Job: When you reach the line that contains "(166, 429) = (368, 154): yellow" in the data below, start reproducing lines exactly, and stop after the line that contains "(527, 284) = (470, 281): orange".

(Scene difference descriptions)
= = = = =

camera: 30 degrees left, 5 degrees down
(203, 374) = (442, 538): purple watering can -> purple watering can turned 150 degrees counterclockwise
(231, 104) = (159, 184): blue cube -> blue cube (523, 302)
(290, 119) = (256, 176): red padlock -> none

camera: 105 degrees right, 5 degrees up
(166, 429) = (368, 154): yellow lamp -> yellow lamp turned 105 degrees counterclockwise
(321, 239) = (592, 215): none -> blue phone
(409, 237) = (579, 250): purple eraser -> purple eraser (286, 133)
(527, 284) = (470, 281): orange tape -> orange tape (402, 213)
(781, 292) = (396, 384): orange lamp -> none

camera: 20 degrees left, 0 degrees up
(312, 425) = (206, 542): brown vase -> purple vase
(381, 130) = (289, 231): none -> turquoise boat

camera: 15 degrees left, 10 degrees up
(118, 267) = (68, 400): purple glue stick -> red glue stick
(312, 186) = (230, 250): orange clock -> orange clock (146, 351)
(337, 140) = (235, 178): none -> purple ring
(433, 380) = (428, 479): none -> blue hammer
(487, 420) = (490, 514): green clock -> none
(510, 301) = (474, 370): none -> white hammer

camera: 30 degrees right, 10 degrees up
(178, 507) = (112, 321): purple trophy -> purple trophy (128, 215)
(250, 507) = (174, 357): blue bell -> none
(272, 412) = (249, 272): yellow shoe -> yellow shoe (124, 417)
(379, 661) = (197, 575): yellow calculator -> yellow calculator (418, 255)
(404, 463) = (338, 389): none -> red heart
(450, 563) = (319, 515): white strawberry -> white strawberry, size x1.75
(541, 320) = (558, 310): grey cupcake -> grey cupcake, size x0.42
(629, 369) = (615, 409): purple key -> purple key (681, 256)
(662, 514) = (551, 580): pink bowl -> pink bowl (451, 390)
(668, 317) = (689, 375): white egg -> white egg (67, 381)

= = = = =

Solution:
(166, 429) = (368, 154): yellow lamp -> yellow lamp turned 105 degrees counterclockwise
(321, 239) = (592, 215): none -> blue phone
(409, 237) = (579, 250): purple eraser -> purple eraser (286, 133)
(527, 284) = (470, 281): orange tape -> orange tape (402, 213)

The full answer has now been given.